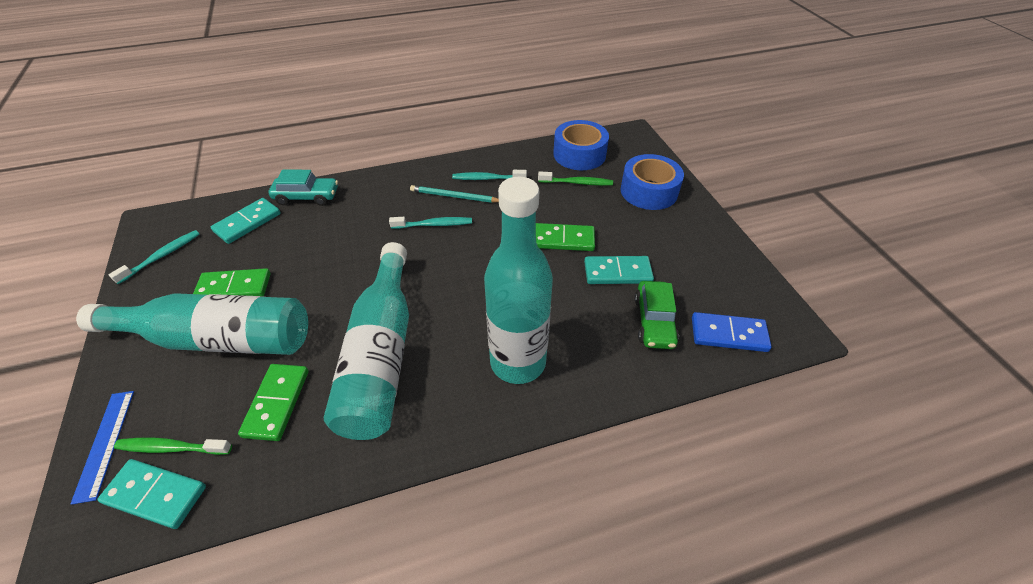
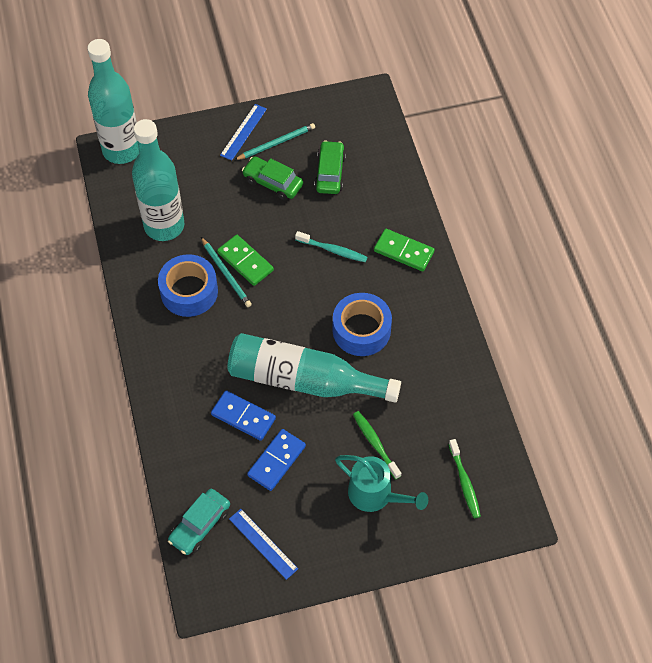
blue domino: 1 -> 2
blue ruler: 1 -> 2
green car: 1 -> 2
green domino: 3 -> 2
turquoise domino: 3 -> 0
turquoise pencil: 1 -> 2
turquoise toothbrush: 3 -> 1
turquoise watering can: 0 -> 1

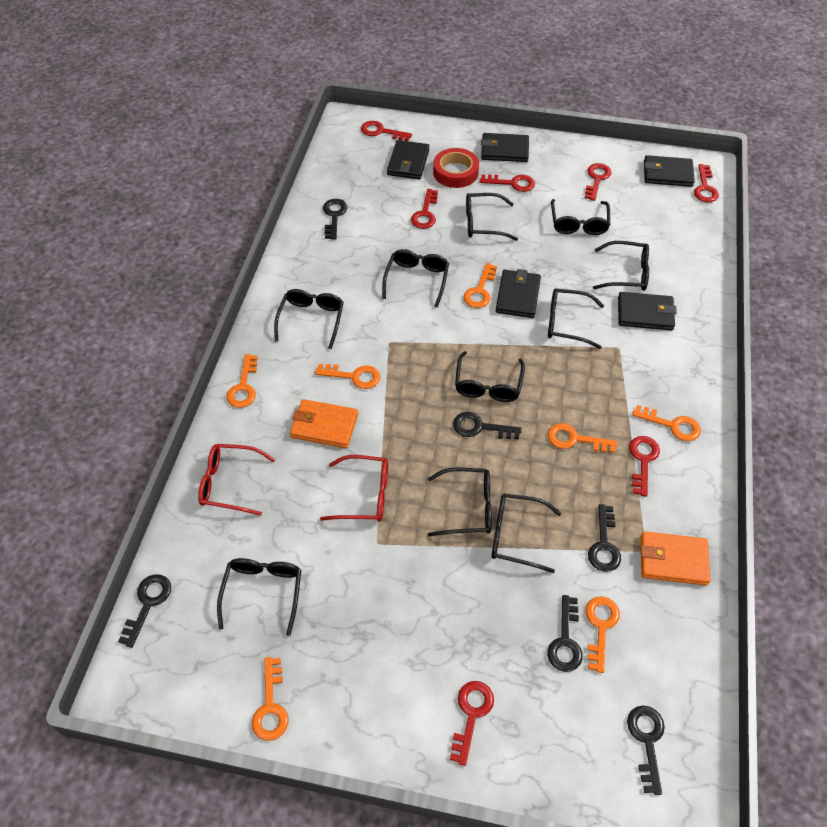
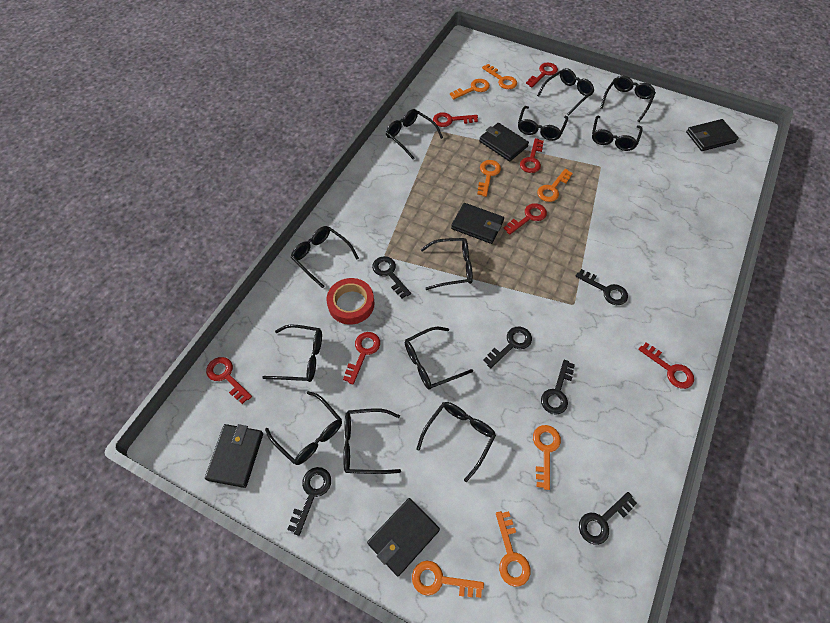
black glasses: 10 -> 12
orange wallet: 2 -> 0
red glasses: 2 -> 0

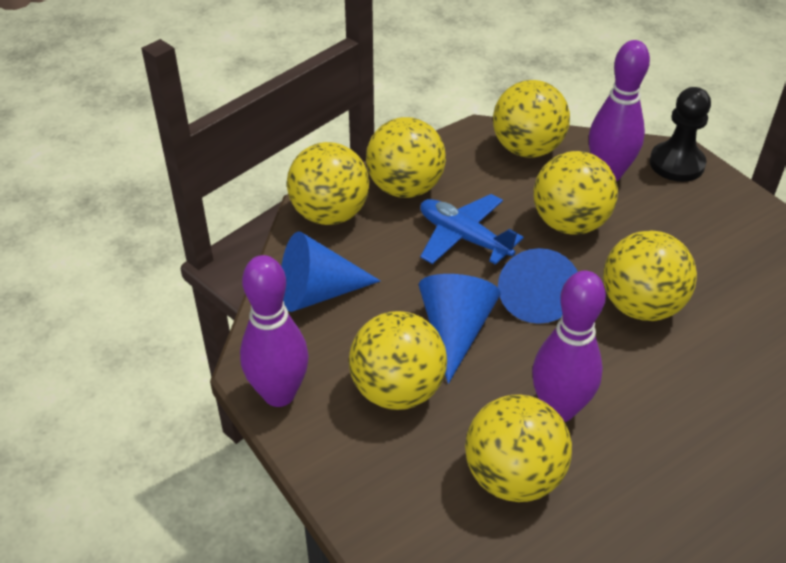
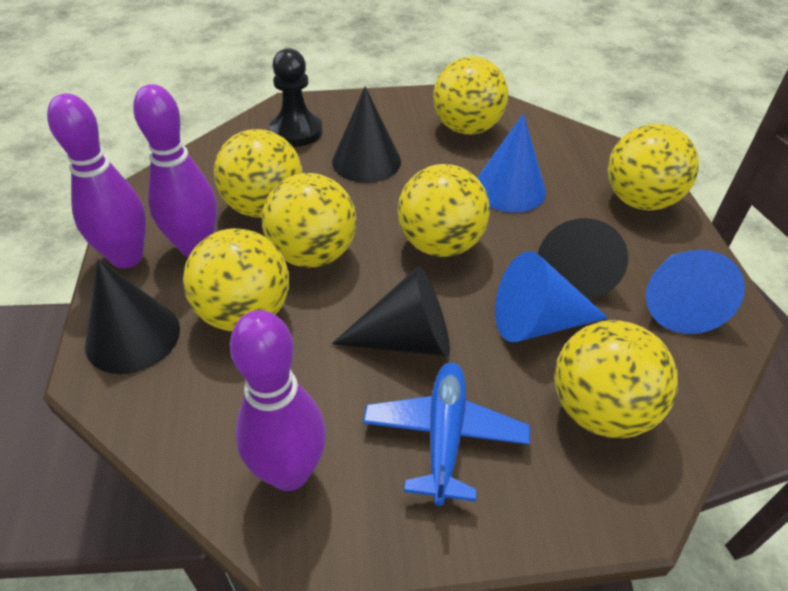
black cone: 0 -> 4

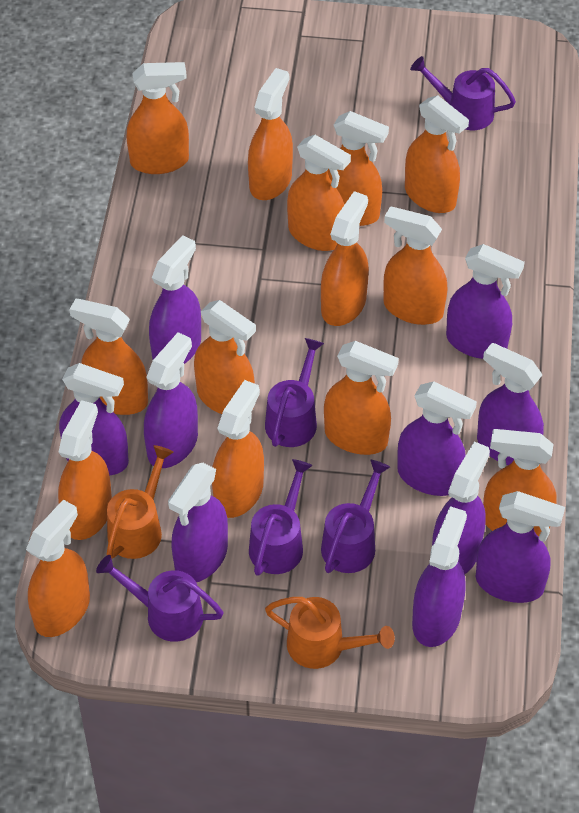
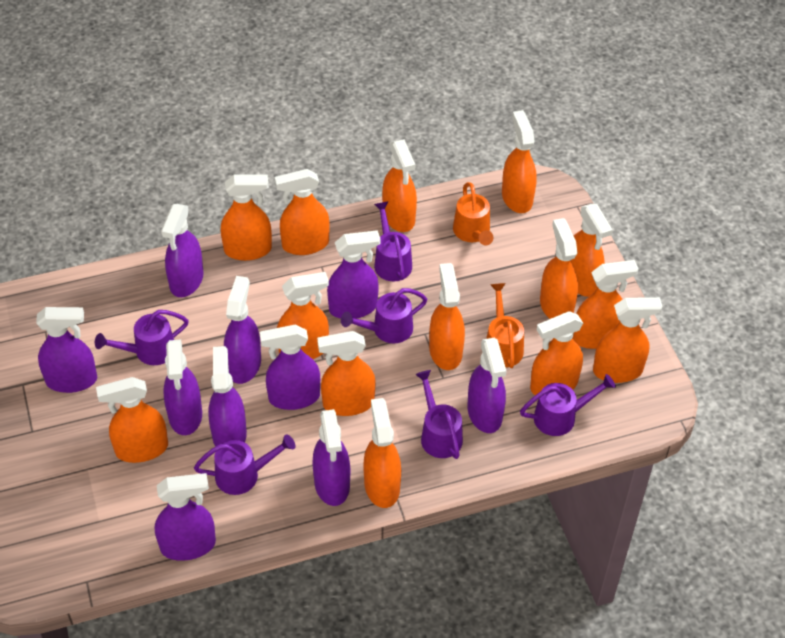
purple watering can: 5 -> 6

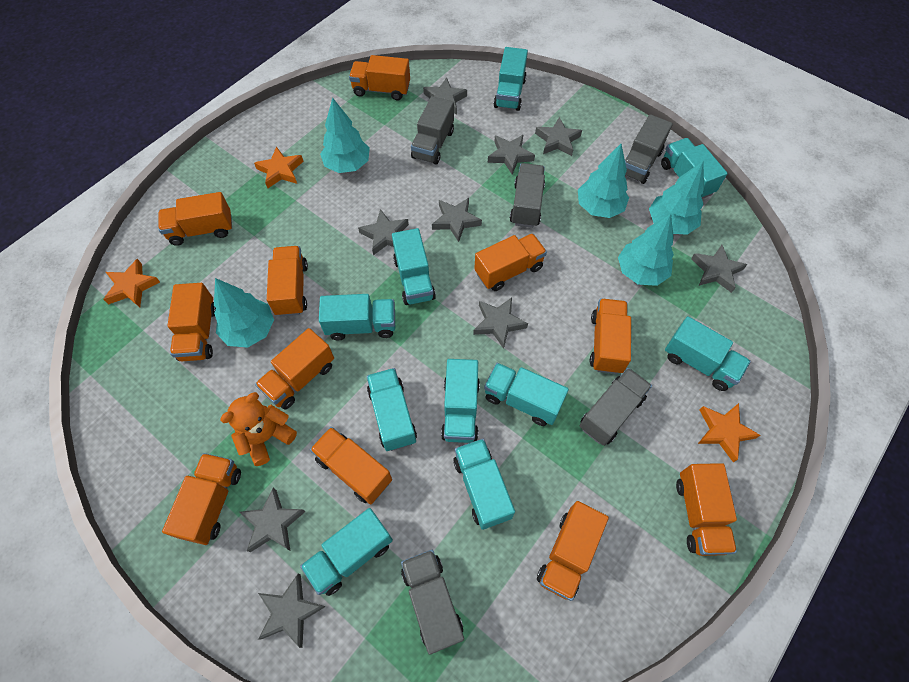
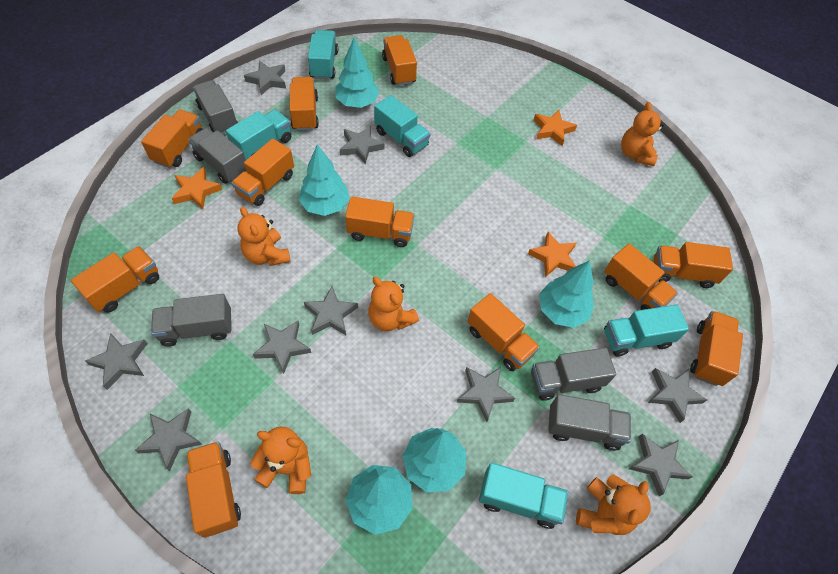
orange teddy bear: 1 -> 5
turquoise truck: 10 -> 5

********

Your task » Output all of the data above exactly; no pictures should appear.

Exercise response »
blue domino: 1 -> 2
blue ruler: 1 -> 2
green car: 1 -> 2
green domino: 3 -> 2
turquoise domino: 3 -> 0
turquoise pencil: 1 -> 2
turquoise toothbrush: 3 -> 1
turquoise watering can: 0 -> 1

black glasses: 10 -> 12
orange wallet: 2 -> 0
red glasses: 2 -> 0

black cone: 0 -> 4

purple watering can: 5 -> 6

orange teddy bear: 1 -> 5
turquoise truck: 10 -> 5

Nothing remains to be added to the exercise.